■ Task goal
From the line containing "U3: ATmega88PA -> ATmega168A" to the last line of the listing, transcribe exactly and add nothing else; keep both ends and omit pictures.

--*--

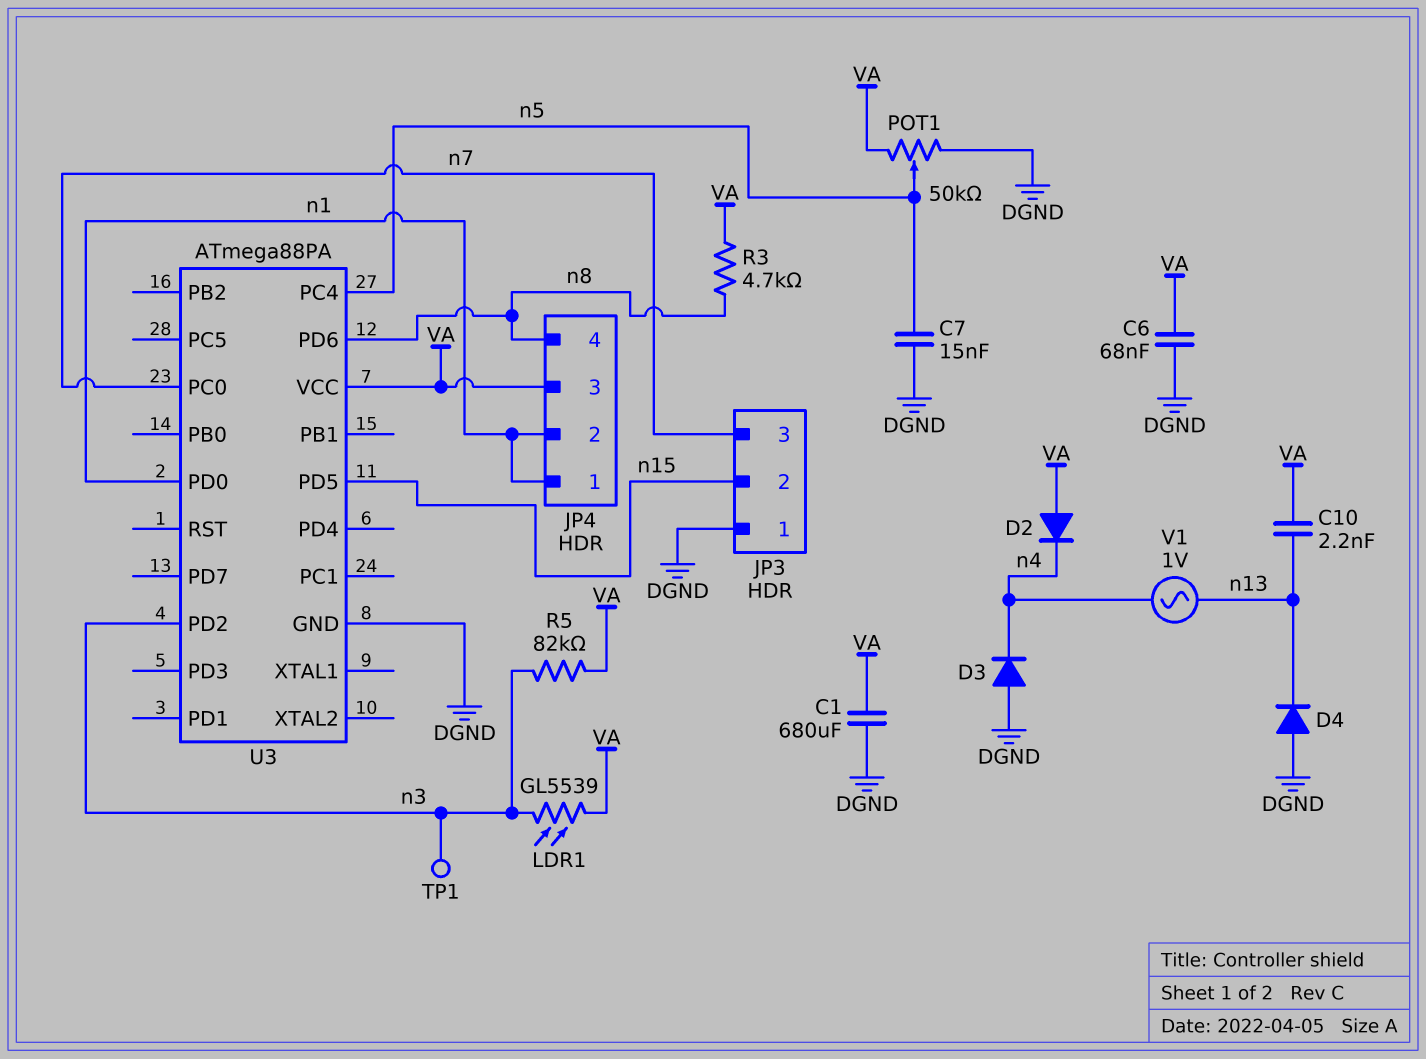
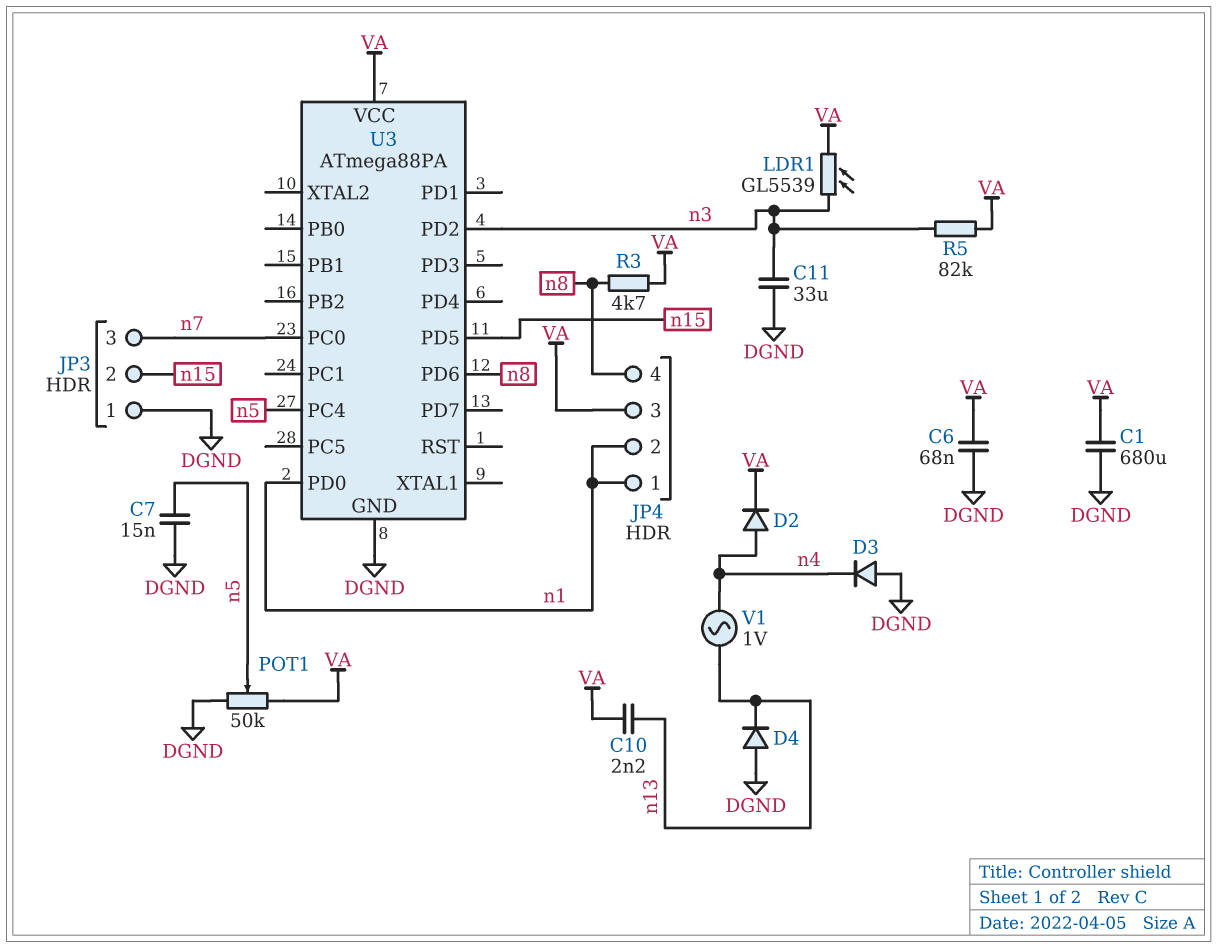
C11: none -> 33uF (DGND, n3)
D2: diode (A VA, K n4) -> diode (A n4, K VA)
TP1: test point (n3) -> none

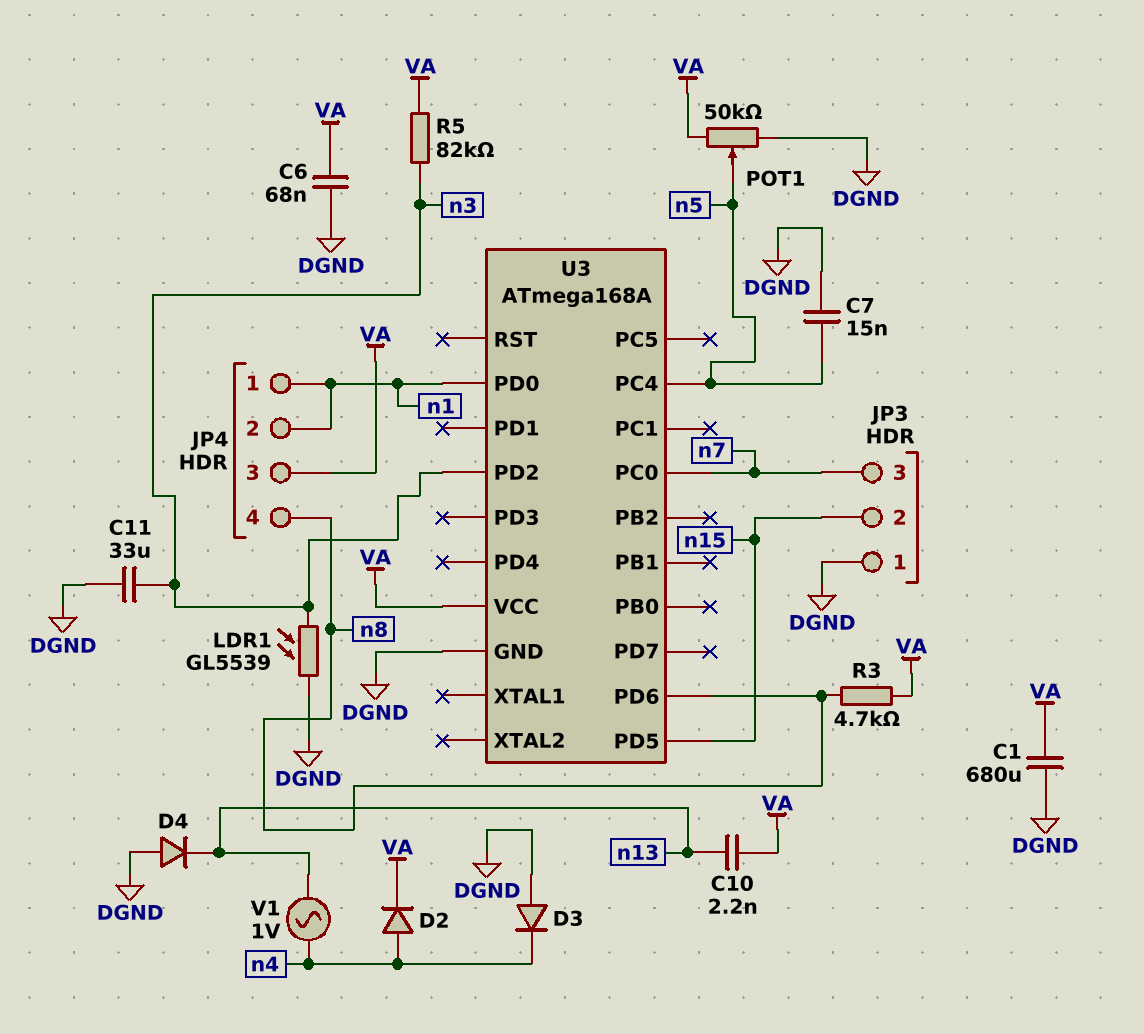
LDR1: GL5539 (VA, n3) -> GL5539 (DGND, n3)
U3: ATmega88PA -> ATmega168A

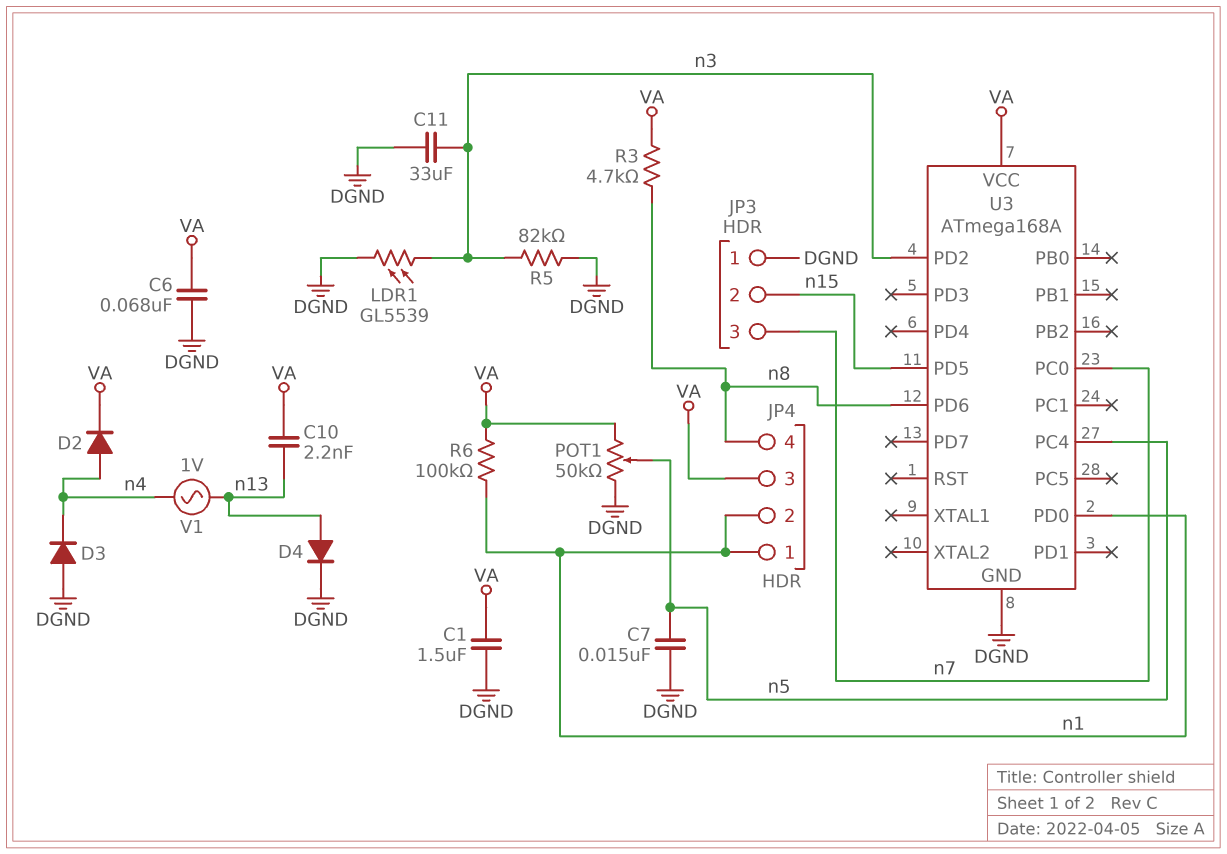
C1: 680uF (DGND, VA) -> 1.5uF (DGND, VA)
D4: diode (A DGND, K n13) -> diode (A n13, K DGND)
R5: 82k (VA, n3) -> 82k (DGND, n3)
R6: none -> 100k (VA, n1)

--*--

■ Solution to the exercise
U3: ATmega88PA -> ATmega168A

C1: 680uF (DGND, VA) -> 1.5uF (DGND, VA)
D4: diode (A DGND, K n13) -> diode (A n13, K DGND)
R5: 82k (VA, n3) -> 82k (DGND, n3)
R6: none -> 100k (VA, n1)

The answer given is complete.